Scene edit records:
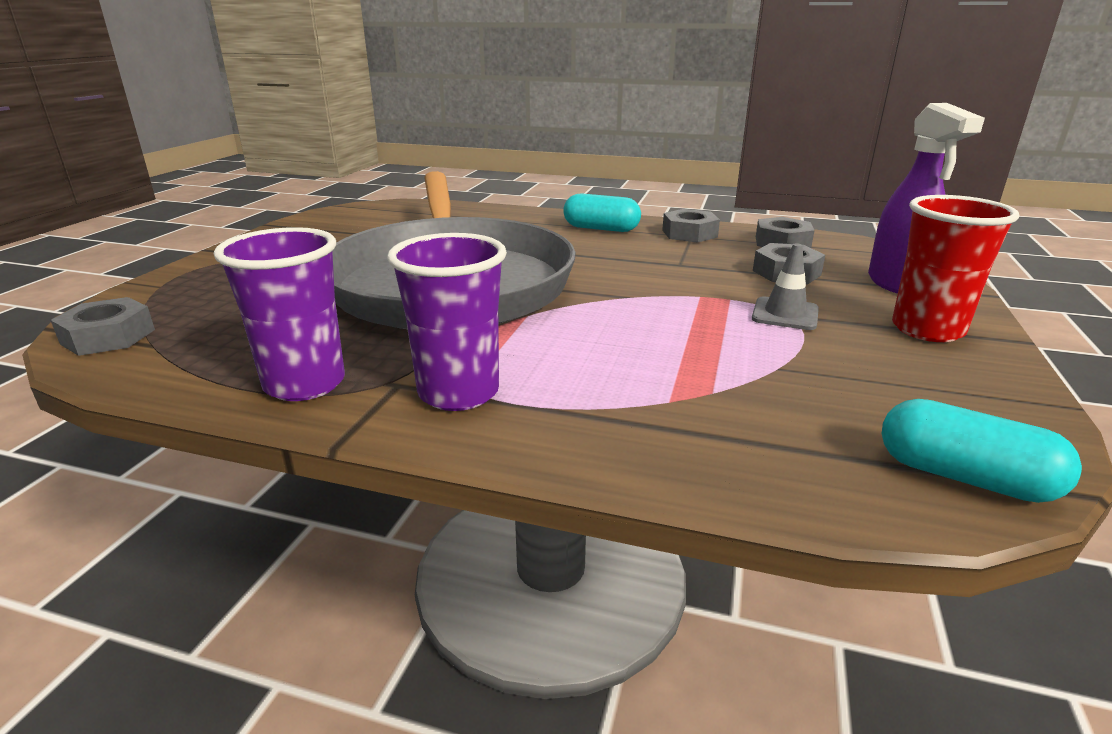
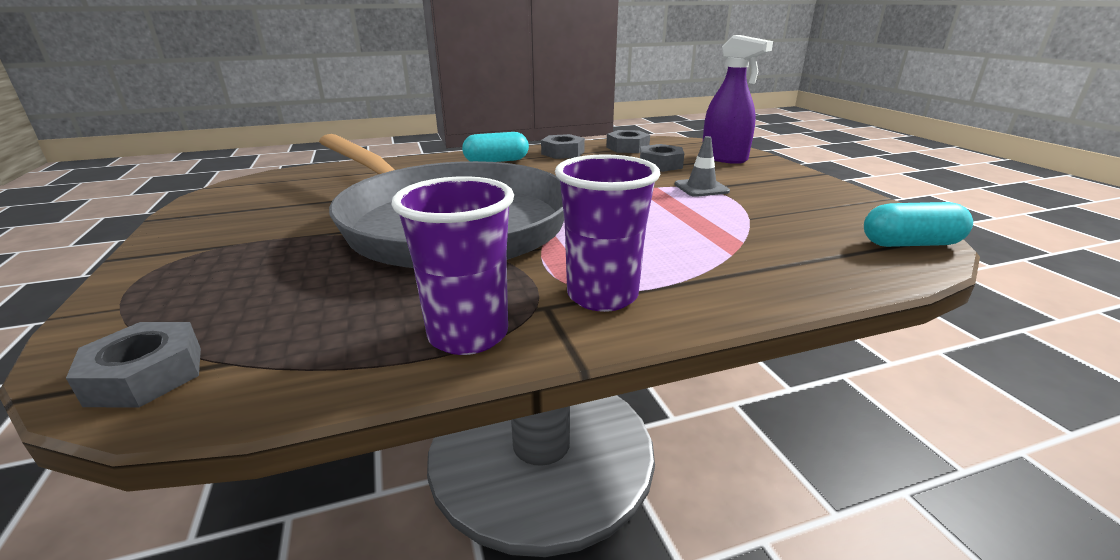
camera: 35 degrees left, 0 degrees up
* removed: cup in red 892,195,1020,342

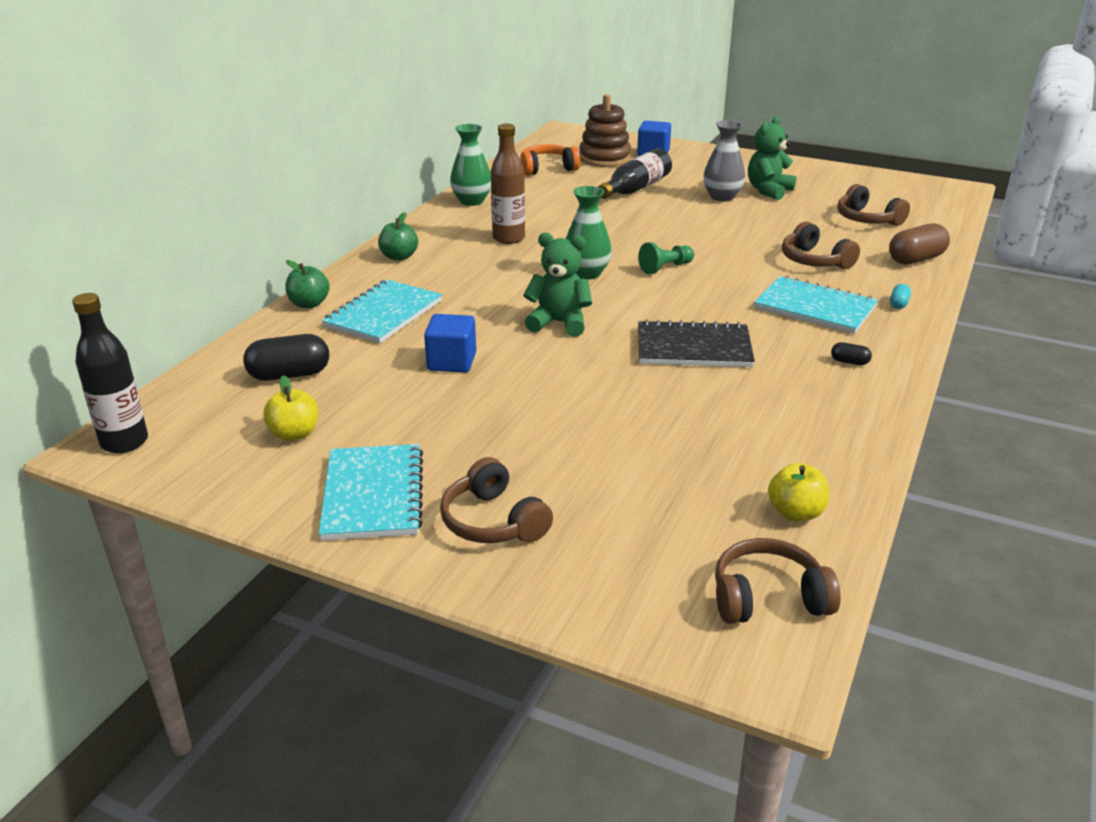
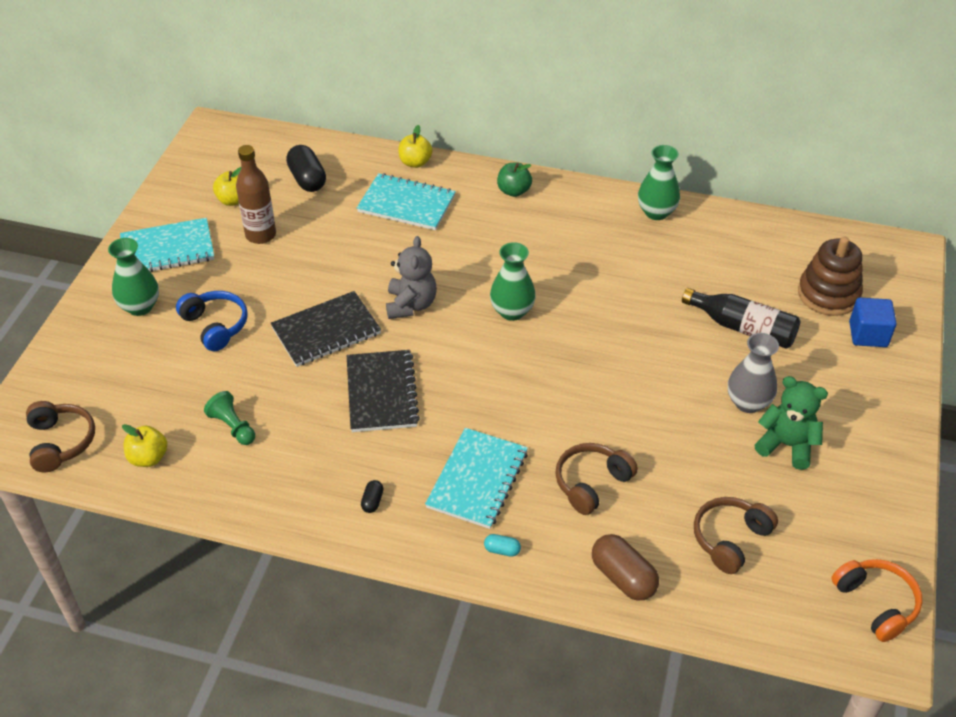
camera: 80 degrees right, 15 degrees up
* removed: bottle in black 72,293,148,453
* recoloured: apple in green 285,260,330,308 to apple in yellow 398,125,432,168
* removed: cube in blue 424,314,476,373
* replaced: headphones in brown 440,457,553,543 to vase in green 108,238,159,316
* moved: bottle in brown 491,124,525,244 to 236,145,276,244
* moved: headphones in orange 520,144,580,175 to 831,559,923,642
* recoloured: teddy bear in green 523,232,592,337 to teddy bear in grey 386,236,437,319
* moved: pawn in green 638,242,694,274 to 204,391,255,445
* added: headphones in blue 176,291,248,351
* added: notebook in black 271,291,381,367

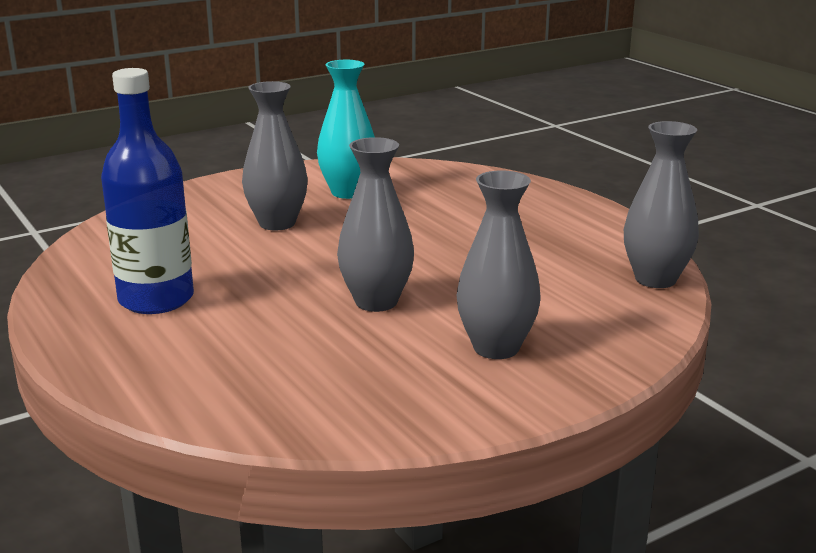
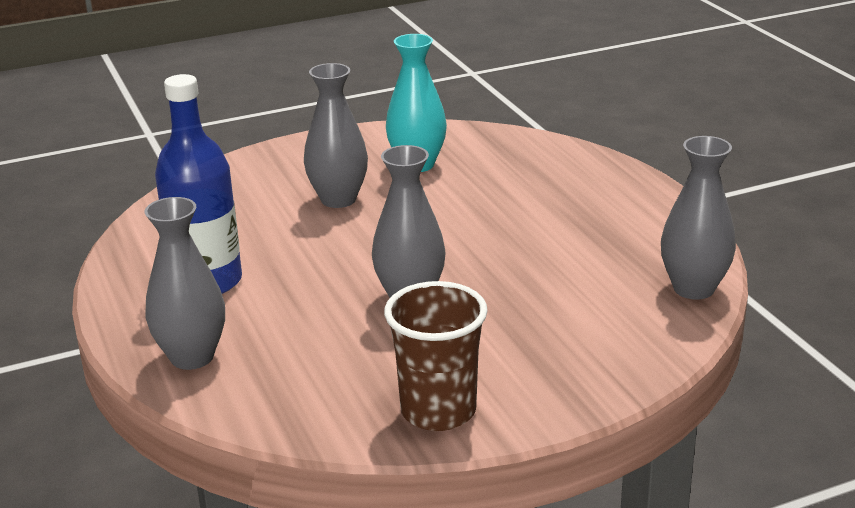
camera: 10 degrees right, 5 degrees up
* moved: vase in grey 457,170,541,359 to 145,197,225,370
* added: cup in brown 384,281,488,431

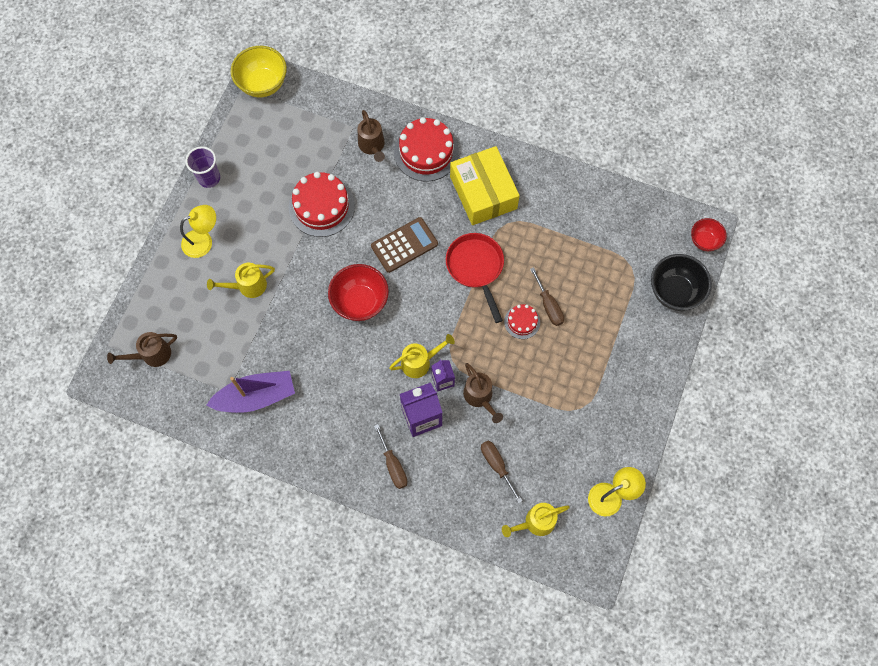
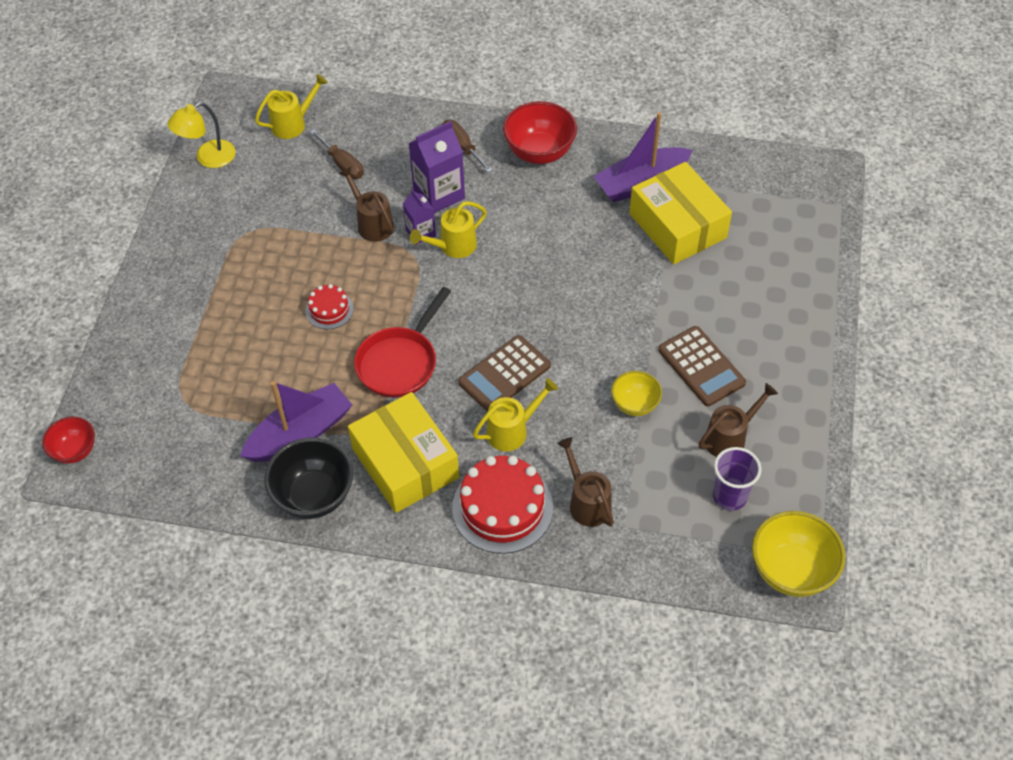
camera: 170 degrees right, 15 degrees down
* moved: watering can in brown 107,332,177,367 to 698,383,778,457
* removed: lamp in yellow 180,205,216,258
* moved: cup in purple 185,146,220,188 to 713,447,762,511
* moved: watering can in yellow 207,263,275,298 to 473,378,558,451
* replaced: cake in red 289,172,355,237 to bowl in yellow 611,371,662,416
* moved: bowl in red 328,264,389,321 to 503,101,577,164
* turned: pan in red 446,233,504,323 = 354,287,451,398 60 degrees clockwise
* removed: screwdriver in brown 530,267,564,326
* moved: bowl in black 651,254,712,311 to 264,438,353,519
* added: boat in purple 240,381,352,462
* added: box in yellow 629,162,732,264
* added: calculator in brown 658,326,746,406

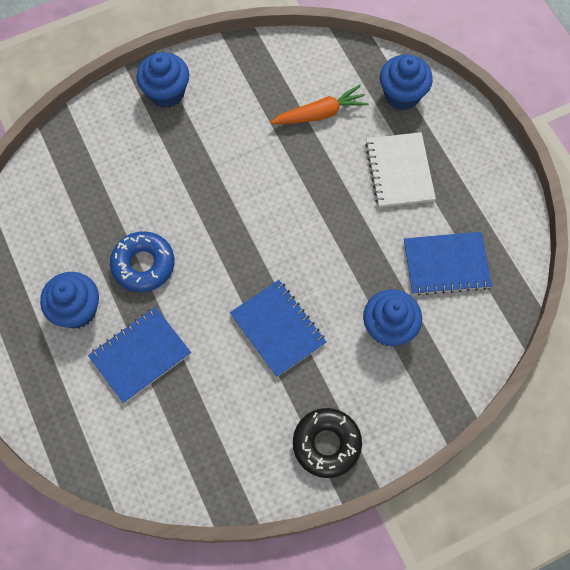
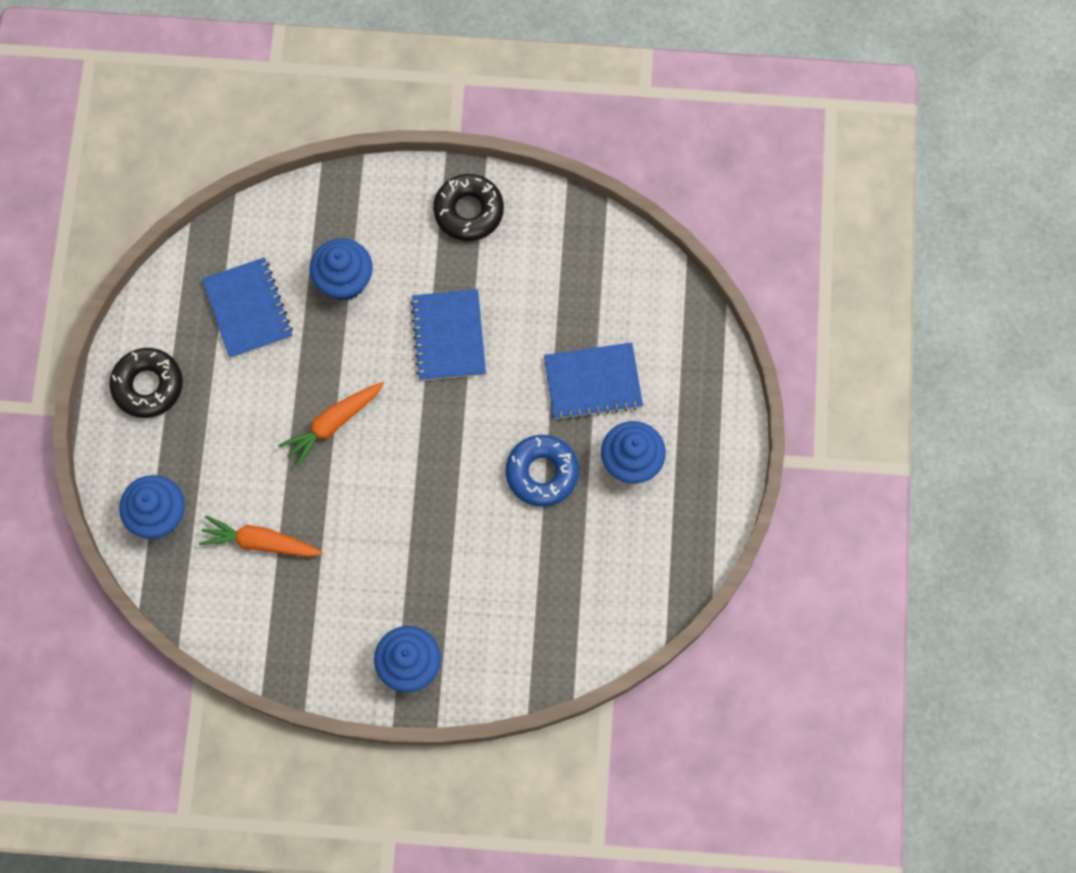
camera: 150 degrees left, 5 degrees up
* removed: notebook in white 365,132,436,208
* turned: notebook in blue 404,232,492,296 = 202,257,293,359 45 degrees clockwise
* added: donut in black 109,348,183,418
* added: carrot in orange 278,382,384,468

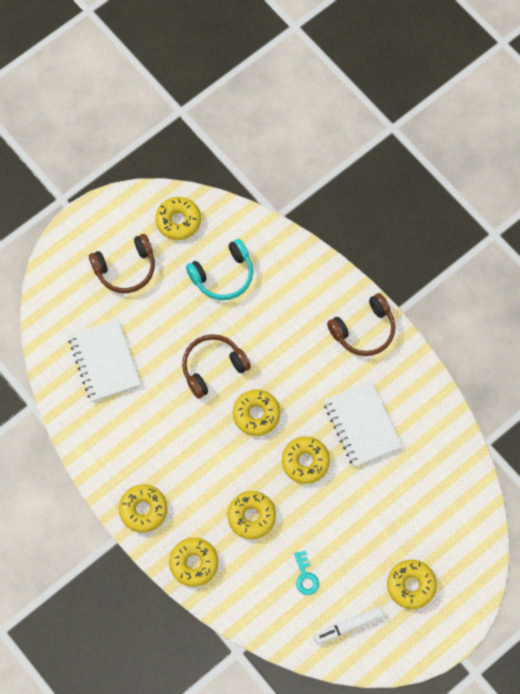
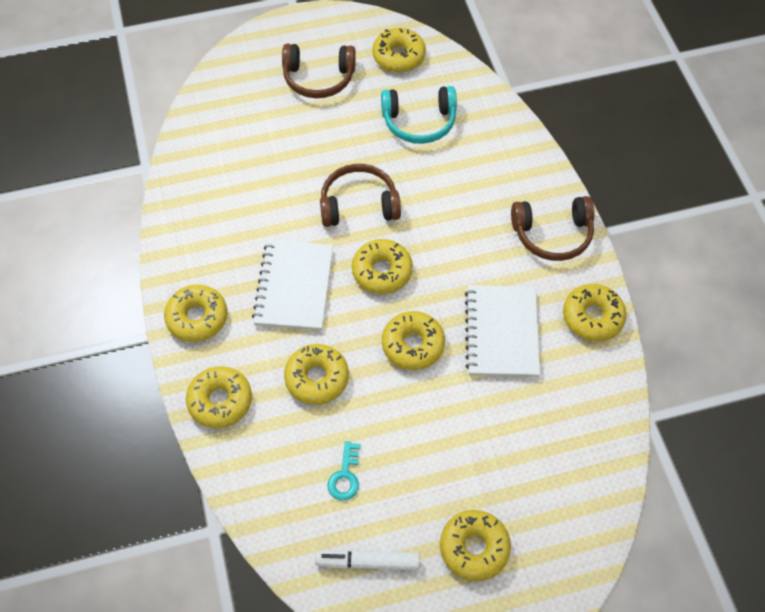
camera: 25 degrees right, 10 degrees down
* moved: notebook in white 69,319,141,402 to 252,240,333,331
* added: donut in yellow 563,284,626,341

About this exercise: Among the lines above, find those with the word "turned" and list them.

Answer space:
* turned: pan in red 446,233,504,323 = 354,287,451,398 60 degrees clockwise
* turned: notebook in blue 404,232,492,296 = 202,257,293,359 45 degrees clockwise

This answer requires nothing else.